:: Listed entries ::

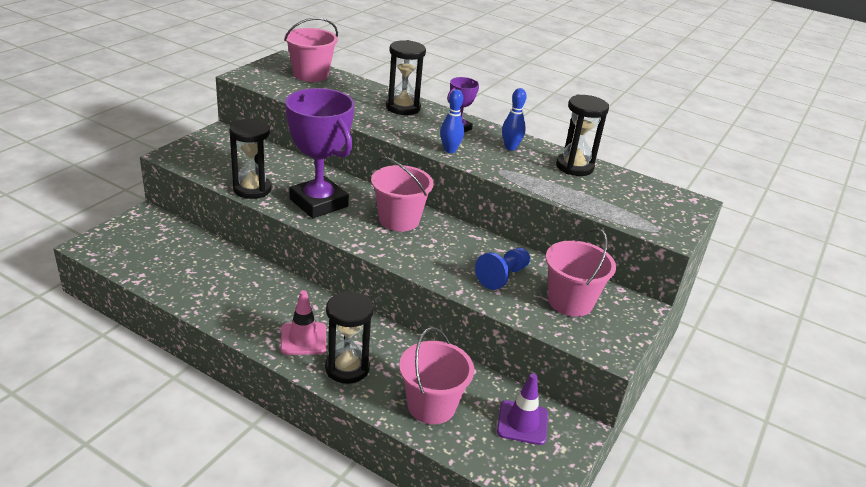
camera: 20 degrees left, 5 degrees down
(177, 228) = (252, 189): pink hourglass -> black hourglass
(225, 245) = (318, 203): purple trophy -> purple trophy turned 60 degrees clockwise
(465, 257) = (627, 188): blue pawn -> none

==

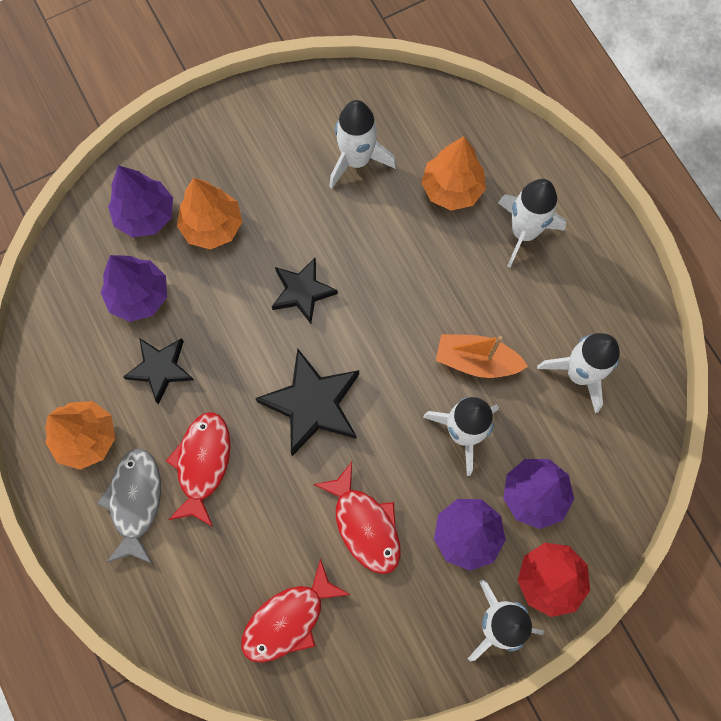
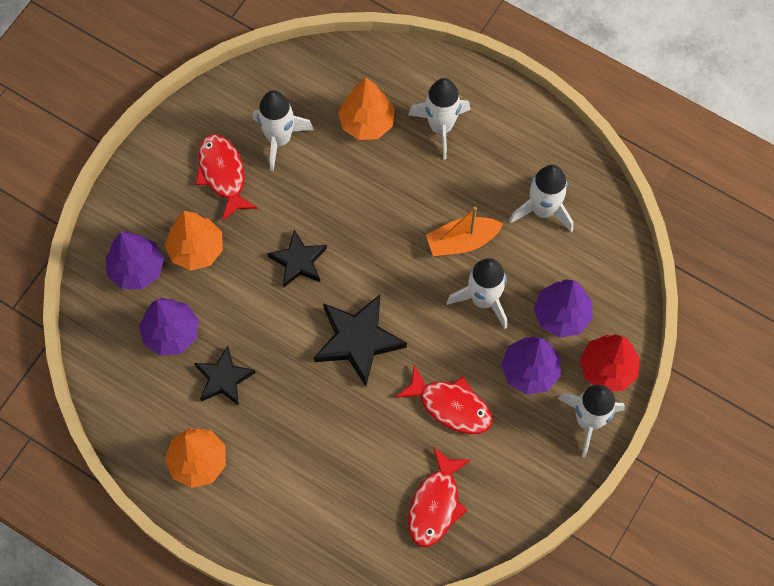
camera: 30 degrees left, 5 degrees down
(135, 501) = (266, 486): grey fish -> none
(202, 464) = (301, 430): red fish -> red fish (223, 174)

:: Job ::
Where the listing above has a line with "camera: 30 degrees left, 5 degrees down", start there, and output every line exactly through the line with "(202, 464) = (301, 430): red", which is also included.

:: Result of this exercise ::
camera: 30 degrees left, 5 degrees down
(135, 501) = (266, 486): grey fish -> none
(202, 464) = (301, 430): red fish -> red fish (223, 174)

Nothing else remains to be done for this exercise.